[Collected data]
◆ ◆ ◆

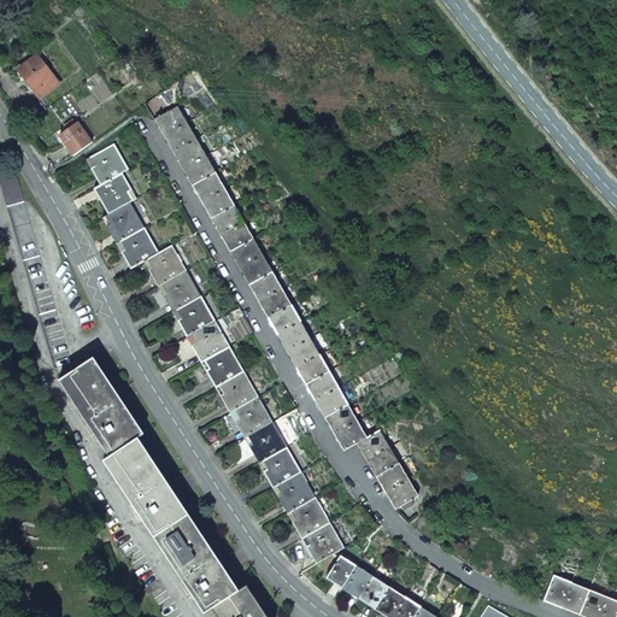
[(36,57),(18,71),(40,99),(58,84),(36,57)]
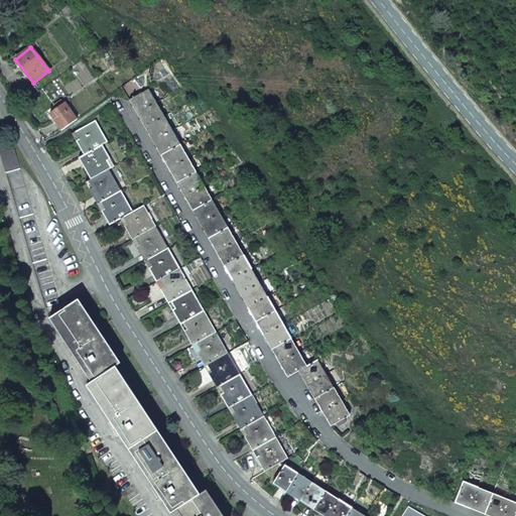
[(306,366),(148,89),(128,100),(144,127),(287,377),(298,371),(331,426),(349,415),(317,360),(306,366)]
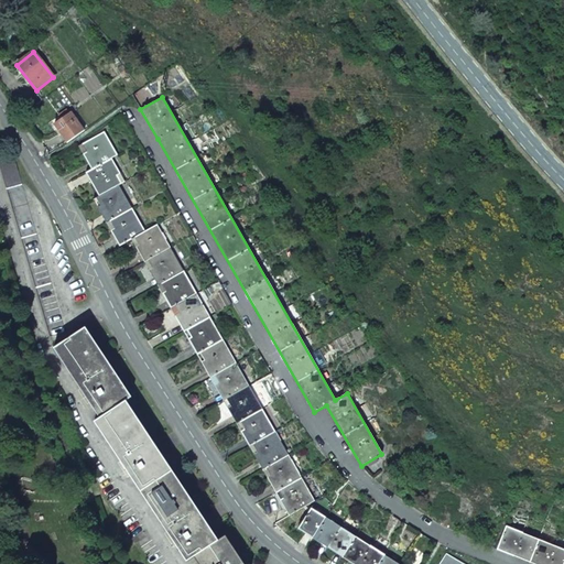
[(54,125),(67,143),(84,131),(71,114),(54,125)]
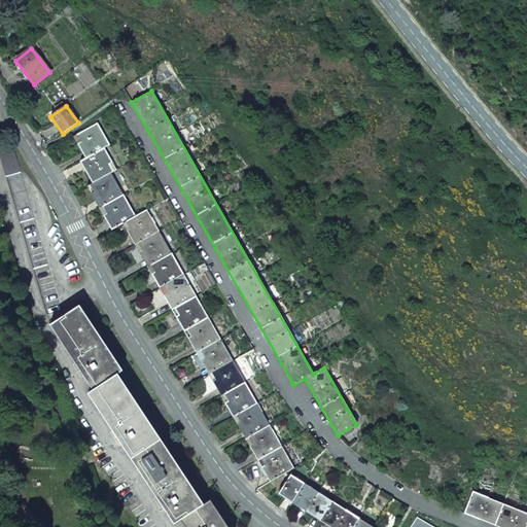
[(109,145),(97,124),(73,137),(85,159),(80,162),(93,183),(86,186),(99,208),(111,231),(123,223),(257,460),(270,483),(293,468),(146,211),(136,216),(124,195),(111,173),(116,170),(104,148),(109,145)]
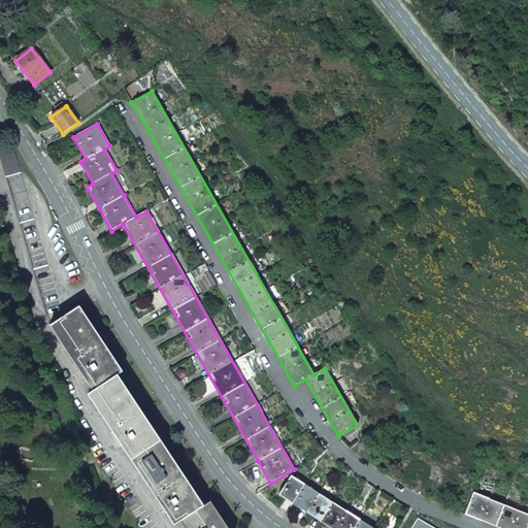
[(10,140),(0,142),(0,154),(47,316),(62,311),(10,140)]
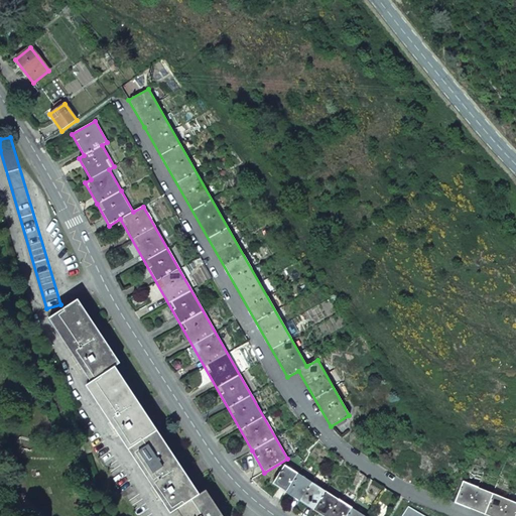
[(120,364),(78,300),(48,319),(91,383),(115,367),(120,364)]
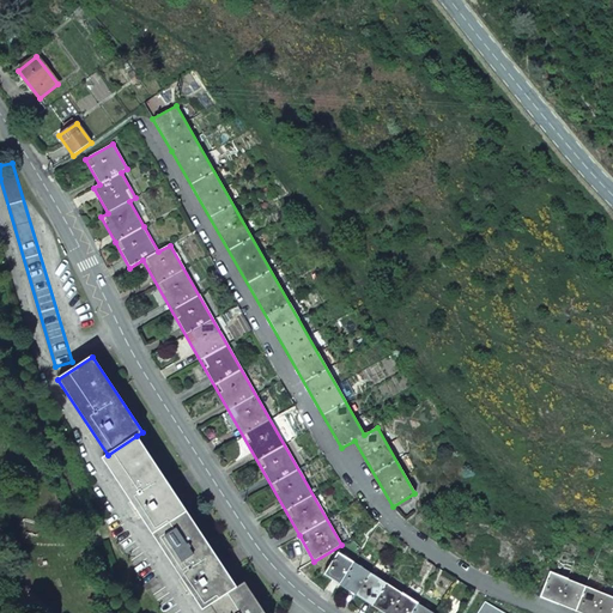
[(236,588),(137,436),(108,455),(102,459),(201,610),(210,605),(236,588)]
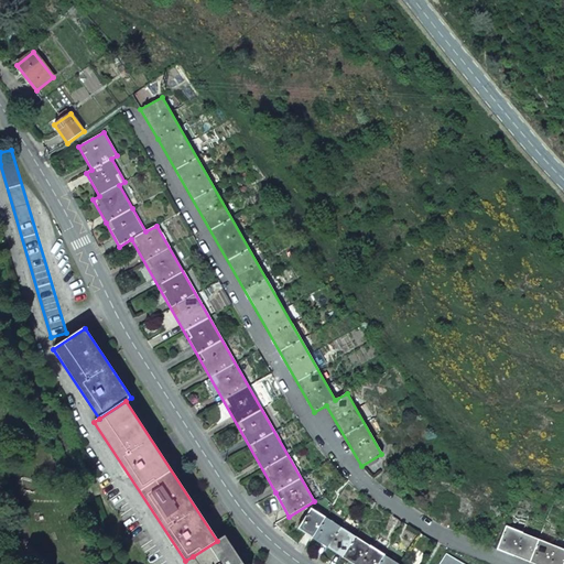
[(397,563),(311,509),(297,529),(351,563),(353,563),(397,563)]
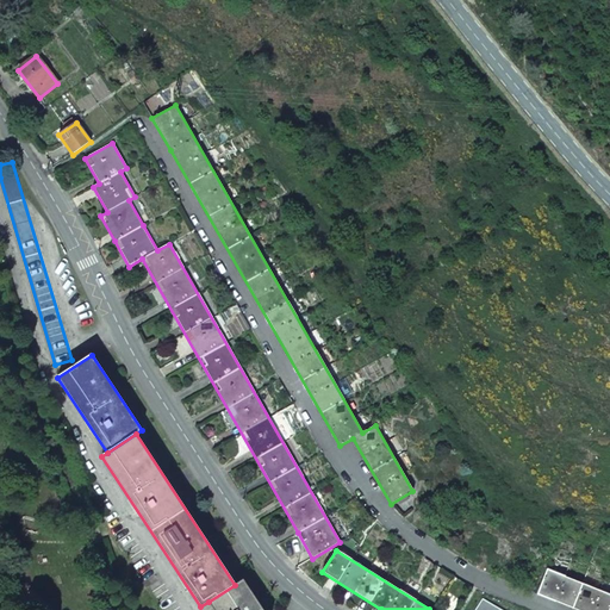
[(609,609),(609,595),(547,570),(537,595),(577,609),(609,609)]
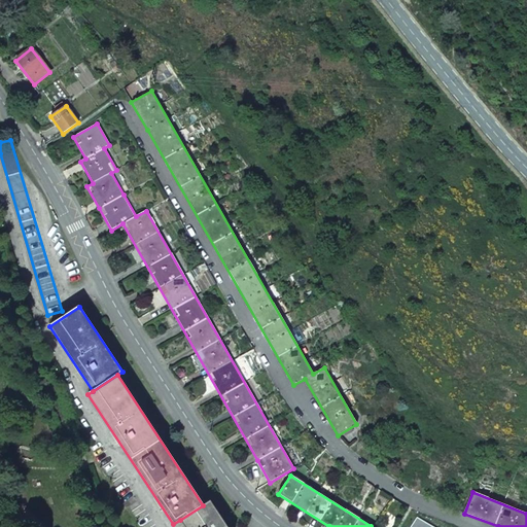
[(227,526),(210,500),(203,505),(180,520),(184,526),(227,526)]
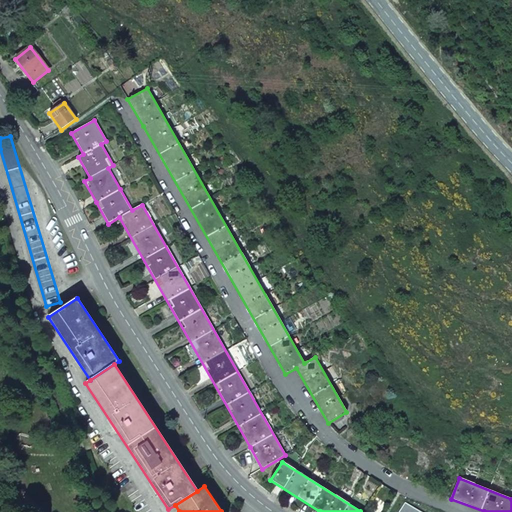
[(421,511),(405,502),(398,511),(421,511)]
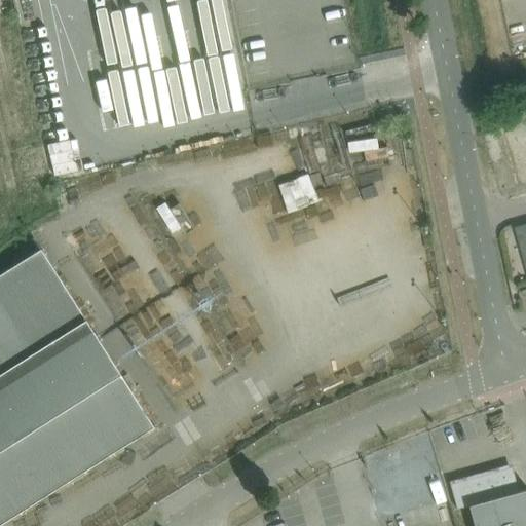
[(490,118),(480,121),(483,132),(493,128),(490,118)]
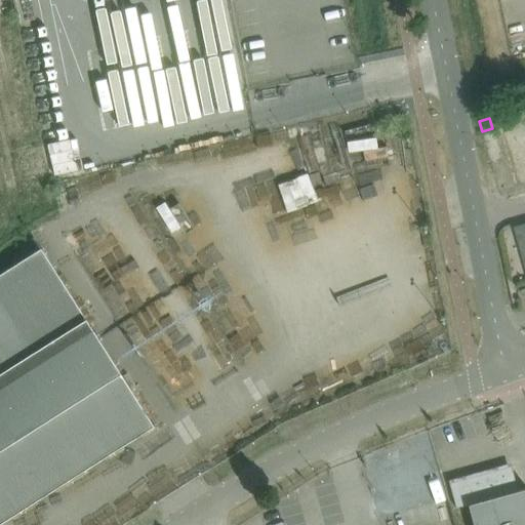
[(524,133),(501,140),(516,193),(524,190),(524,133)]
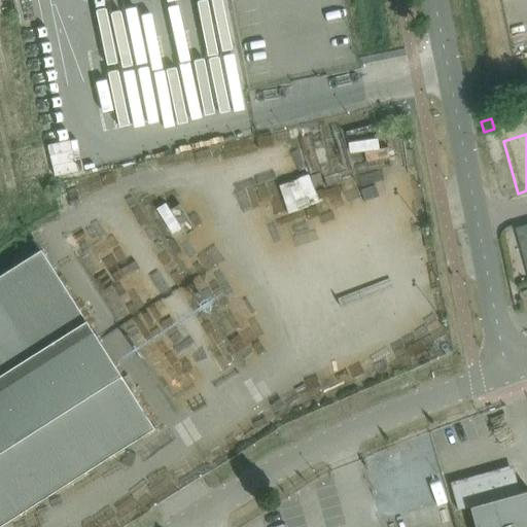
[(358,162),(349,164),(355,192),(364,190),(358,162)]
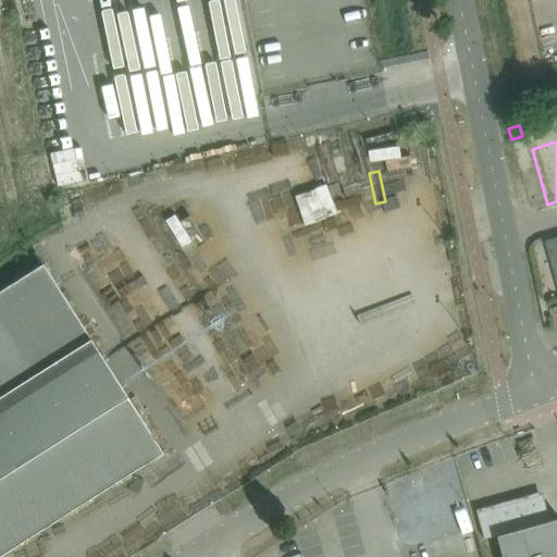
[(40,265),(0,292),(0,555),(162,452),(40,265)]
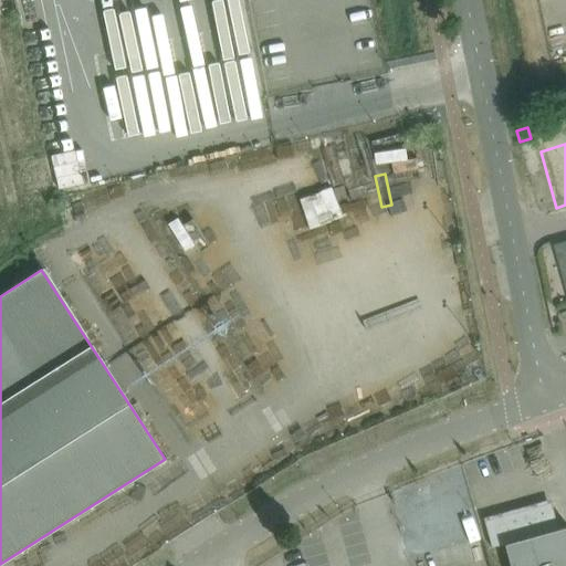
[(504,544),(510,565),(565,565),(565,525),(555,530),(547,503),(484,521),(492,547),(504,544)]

◆ ◆ ◆

» Required work:
Exclude the pictures and reproduce every entry exactly.

» Your solution:
[(36,57),(18,71),(40,99),(58,84),(36,57)]
[(306,366),(148,89),(128,100),(144,127),(287,377),(298,371),(331,426),(349,415),(317,360),(306,366)]
[(54,125),(67,143),(84,131),(71,114),(54,125)]
[(109,145),(97,124),(73,137),(85,159),(80,162),(93,183),(86,186),(99,208),(111,231),(123,223),(257,460),(270,483),(293,468),(146,211),(136,216),(124,195),(111,173),(116,170),(104,148),(109,145)]
[(10,140),(0,142),(0,154),(47,316),(62,311),(10,140)]
[(120,364),(78,300),(48,319),(91,383),(115,367),(120,364)]
[(236,588),(137,436),(108,455),(102,459),(201,610),(210,605),(236,588)]
[(397,563),(311,509),(297,529),(351,563),(353,563),(397,563)]
[(609,609),(609,595),(547,570),(537,595),(577,609),(609,609)]
[(227,526),(210,500),(203,505),(180,520),(184,526),(227,526)]
[(421,511),(405,502),(398,511),(421,511)]
[(490,118),(480,121),(483,132),(493,128),(490,118)]
[(524,133),(501,140),(516,193),(524,190),(524,133)]
[(358,162),(349,164),(355,192),(364,190),(358,162)]
[(40,265),(0,292),(0,555),(162,452),(40,265)]
[(504,544),(510,565),(565,565),(565,525),(555,530),(547,503),(484,521),(492,547),(504,544)]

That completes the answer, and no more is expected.